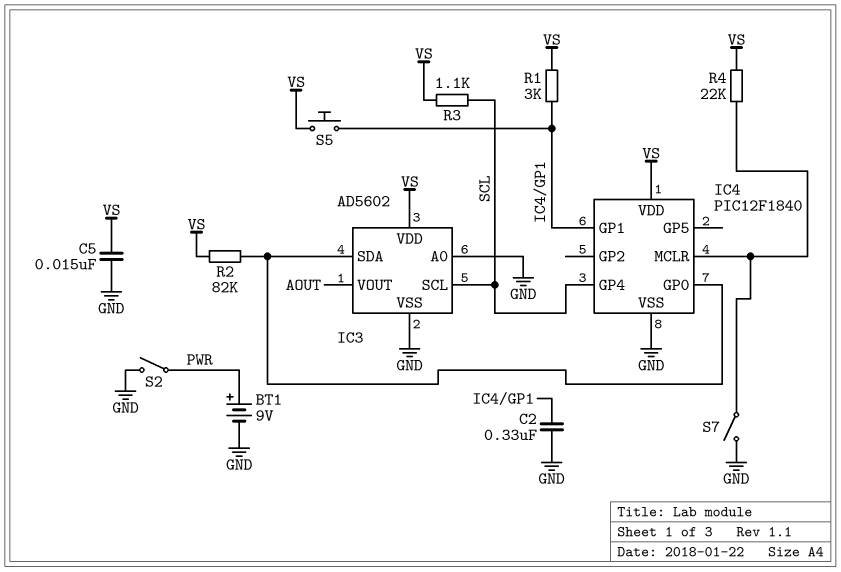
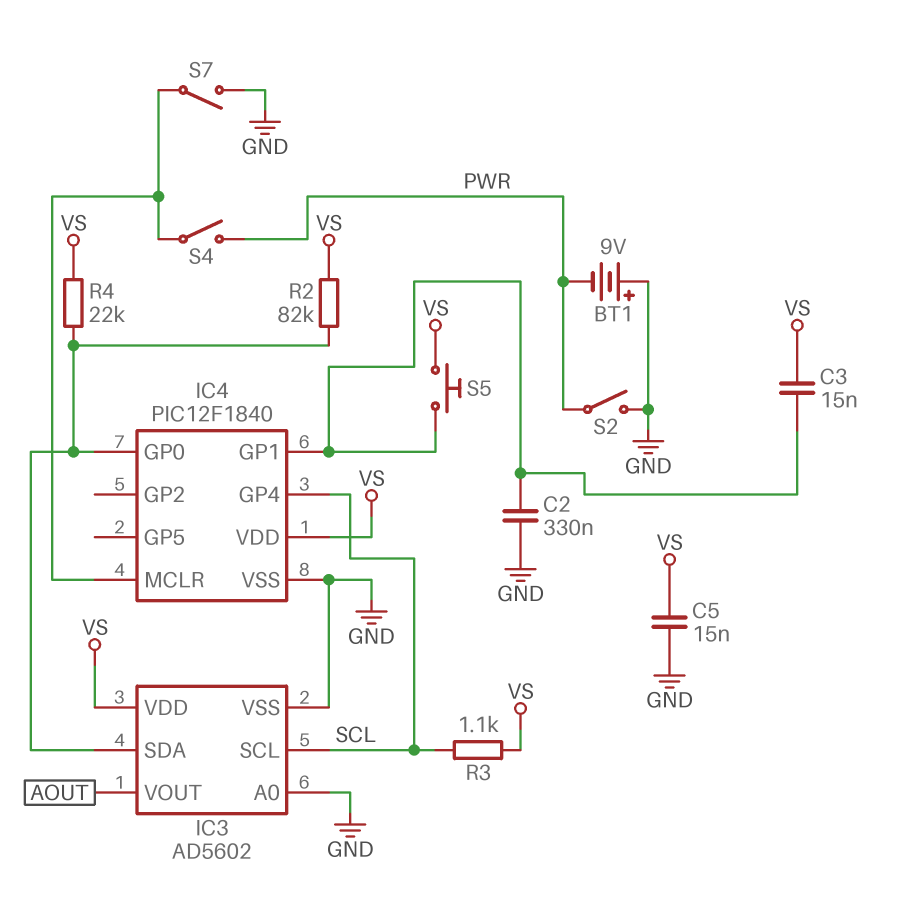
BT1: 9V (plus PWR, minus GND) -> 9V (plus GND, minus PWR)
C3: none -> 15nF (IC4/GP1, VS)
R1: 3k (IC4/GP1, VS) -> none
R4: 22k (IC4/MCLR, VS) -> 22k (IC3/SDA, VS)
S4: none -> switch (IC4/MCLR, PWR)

·····

> **Your assignment**: When you retype the material above, keep every word exact and drop the images.

> **Answer to this problem**:
BT1: 9V (plus PWR, minus GND) -> 9V (plus GND, minus PWR)
C3: none -> 15nF (IC4/GP1, VS)
R1: 3k (IC4/GP1, VS) -> none
R4: 22k (IC4/MCLR, VS) -> 22k (IC3/SDA, VS)
S4: none -> switch (IC4/MCLR, PWR)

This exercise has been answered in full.